_Direction:_
Retype the listing below word for word, keeping every line in order. Leave the pictures out of your copy.

_Input for this task:_
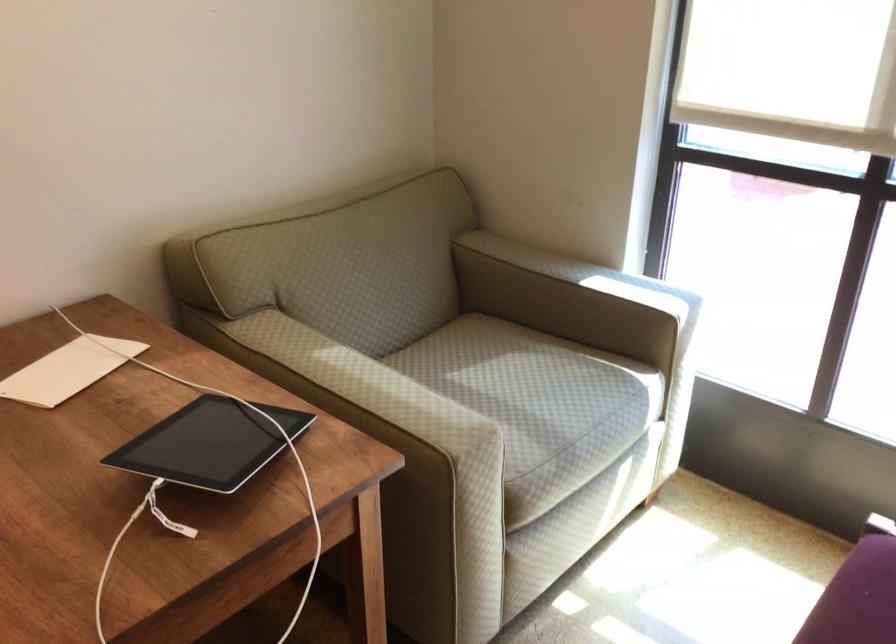
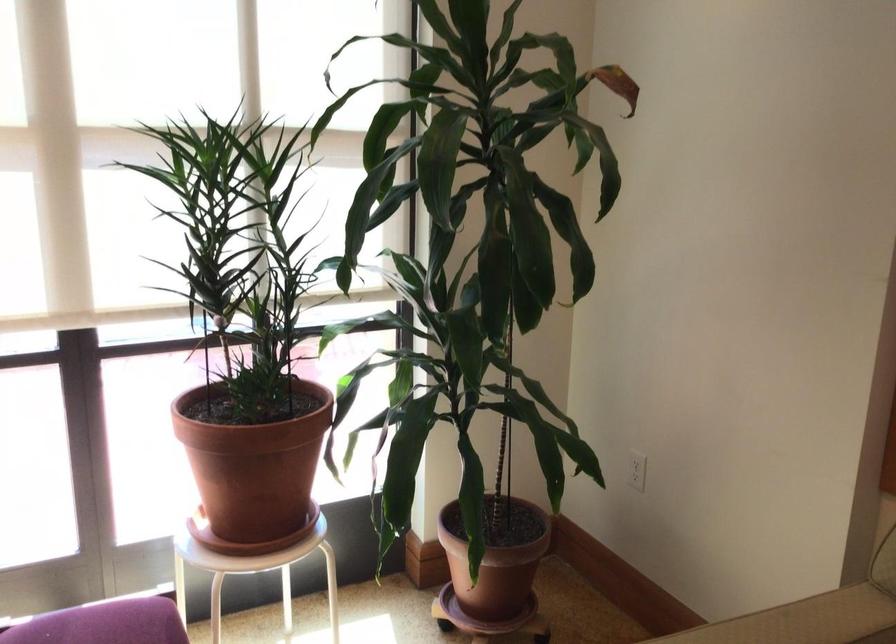
Question: Based on the continuous images, in which direction is the camera rotating? Reply with the corresponding letter.

Choices:
 (A) Left
 (B) Right
 (C) Up
 (D) Down

Answer: (B)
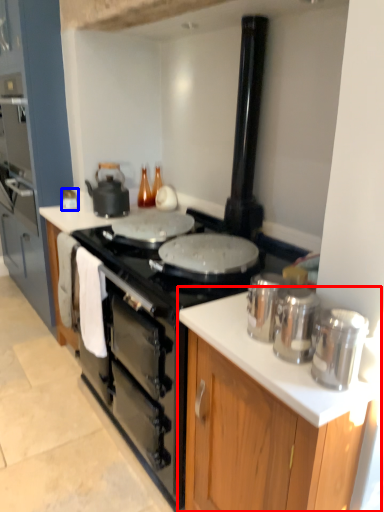
Question: Which object is further to the camera taking this photo, cabinetry (highlighted by a red box) or kitchen appliance (highlighted by a blue box)?

Choices:
 (A) cabinetry
 (B) kitchen appliance

Answer: (B)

_Written solution:_
Question: Based on the continuous images, in which direction is the camera rotating? Reply with the corresponding letter.

Choices:
 (A) Left
 (B) Right
 (C) Up
 (D) Down

Answer: (B)
Question: Which object is further to the camera taking this photo, cabinetry (highlighted by a red box) or kitchen appliance (highlighted by a blue box)?

Choices:
 (A) cabinetry
 (B) kitchen appliance

Answer: (B)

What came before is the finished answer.